┌─ GIVEN DATA

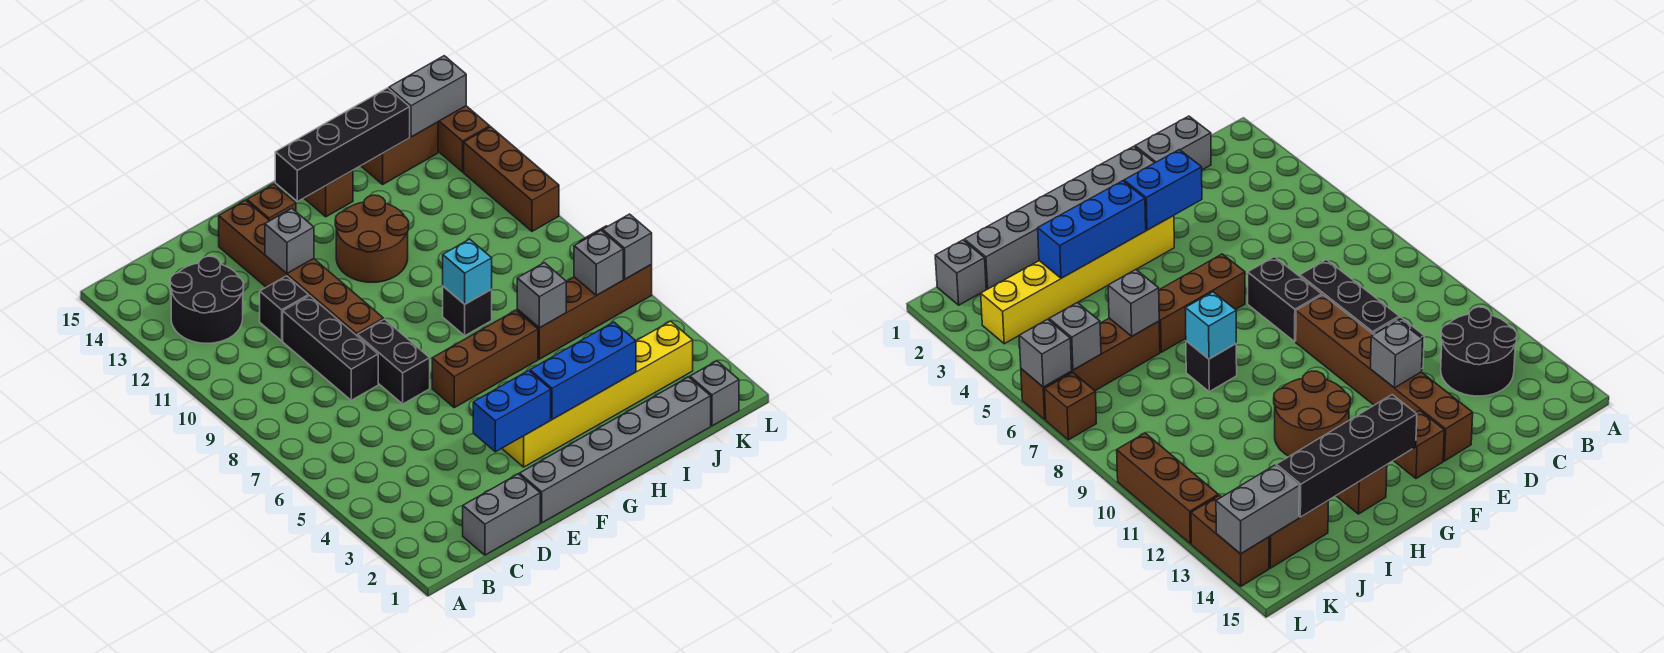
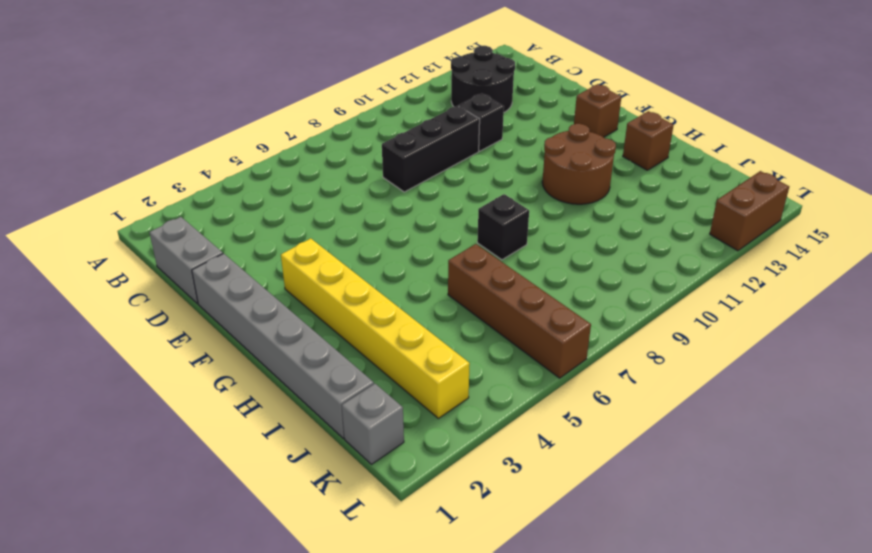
none -> black brick E7:E8 level 1
none -> brown brick E9:E14 level 1
none -> brown brick F6:H6 level 1

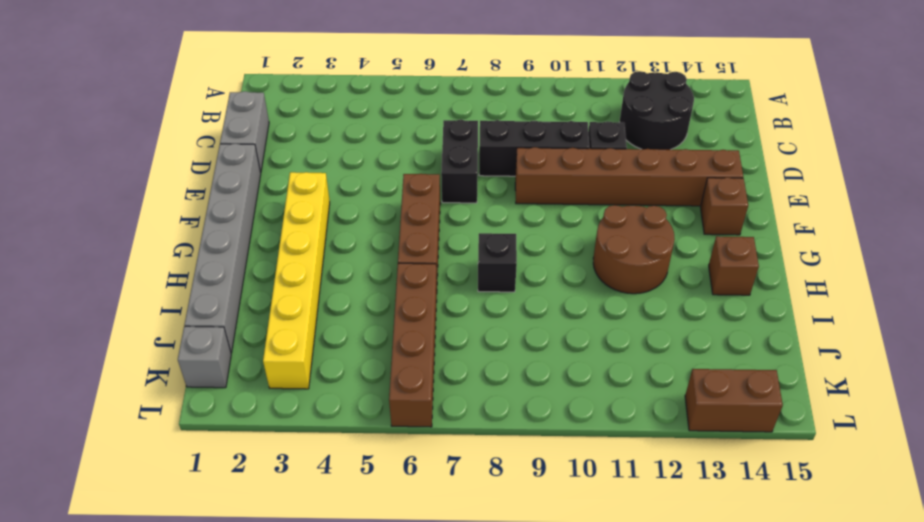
black brick D7:E7 level 1 -> black brick E7:E8 level 1
none -> brown brick J14:K14 level 1
none -> brown brick L7 level 1
none -> brown brick L10:L12 level 1

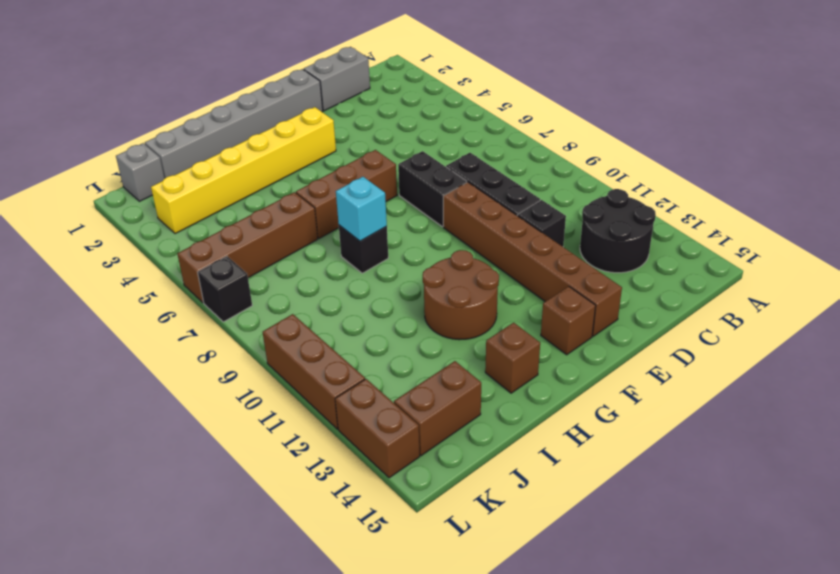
black brick L7 level 1 -> brown brick L7 level 1
none -> blue brick E3:F3 level 2
none -> grey brick E12 level 2
none -> blue brick G3:I3 level 2

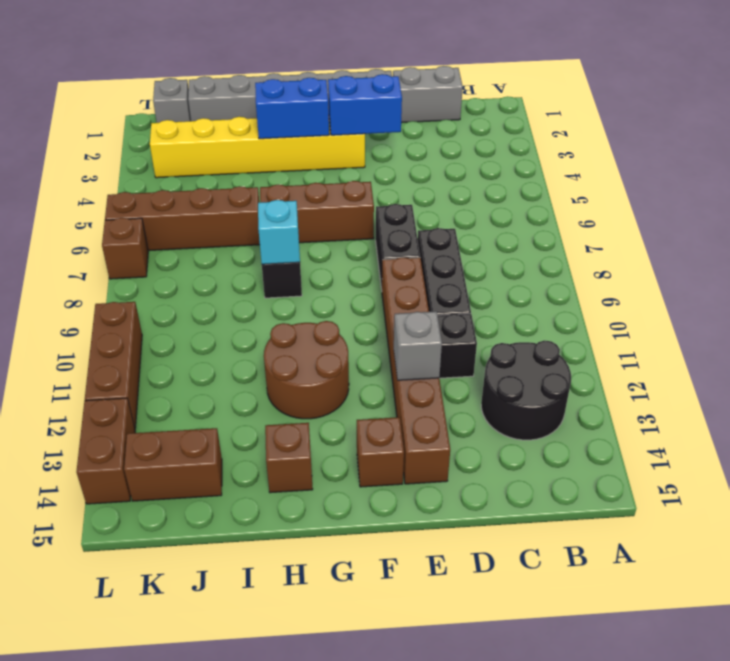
blue brick G3:H3 level 2 -> blue brick G3:I3 level 2
none -> black brick G14:J14 level 2
none -> grey brick I6 level 2
none -> grey brick K6 level 2

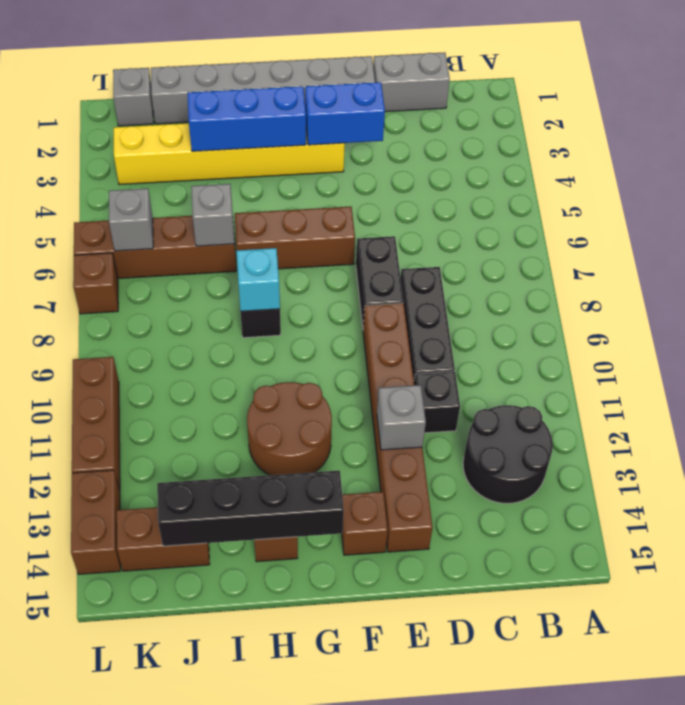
none -> grey brick K14:L14 level 2
none -> grey brick L6 level 2

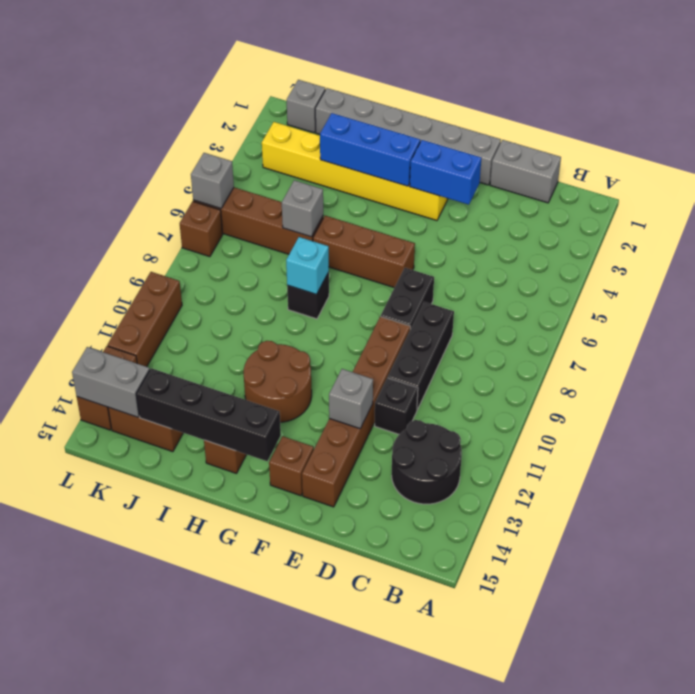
none -> grey brick K6 level 2

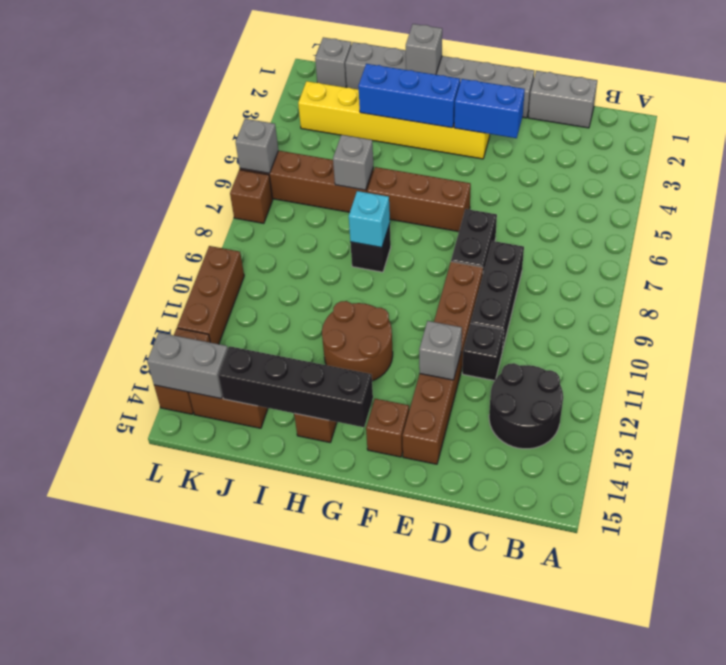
grey brick H1 level 2 -> grey brick K6 level 2

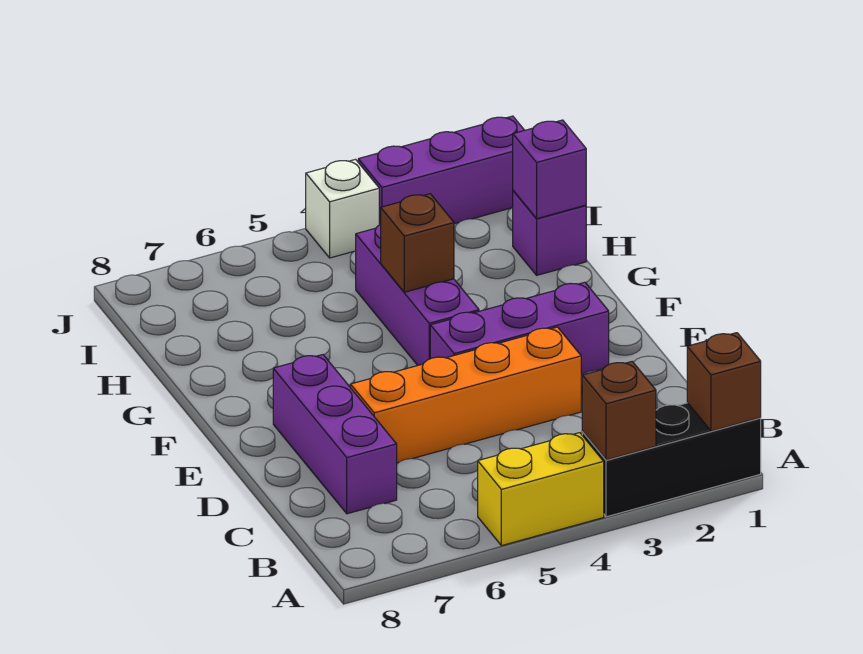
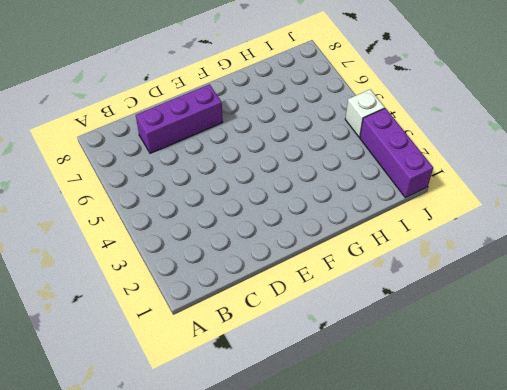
none -> black brick A1:A3 level 1
none -> yellow brick A4:A5 level 1
none -> orange brick D3:D6 level 1

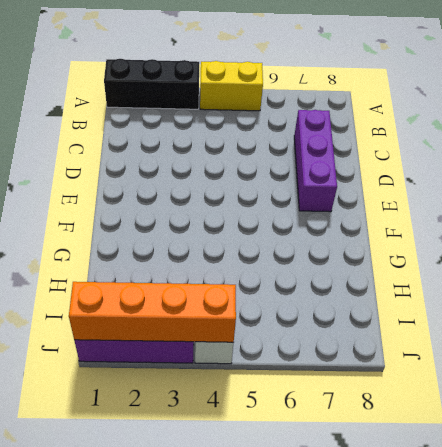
orange brick J1:J4 level 2 -> orange brick D3:D6 level 1
none -> purple brick E2:E4 level 1
none -> purple brick F4:H4 level 1
none -> purple brick H1 level 1

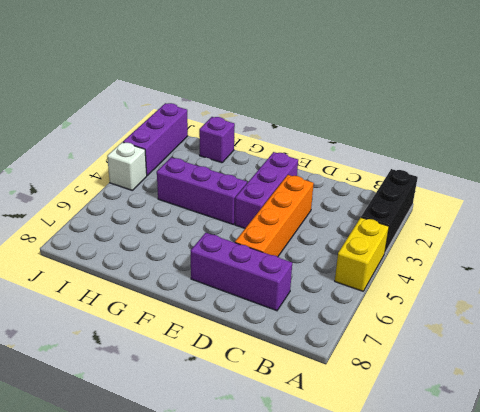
none -> brown brick A1 level 2
none -> brown brick A3 level 2
none -> brown brick G4 level 2

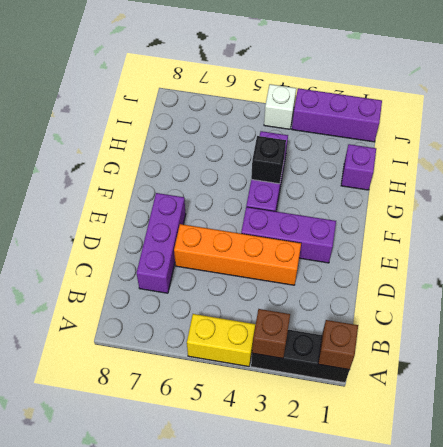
black brick G4 level 2 -> brown brick G4 level 2
none -> purple brick H1 level 2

└─

§ **PROBLEM REQUIREMENTS**:
Word for word, retype the lines from the one with "none -> purple brick F4:H4 level 1" through the final line of the data, both included. No pictures belong in the copy.

§ **RESULT BELOW**:
none -> purple brick F4:H4 level 1
none -> purple brick H1 level 1

none -> brown brick A1 level 2
none -> brown brick A3 level 2
none -> brown brick G4 level 2

black brick G4 level 2 -> brown brick G4 level 2
none -> purple brick H1 level 2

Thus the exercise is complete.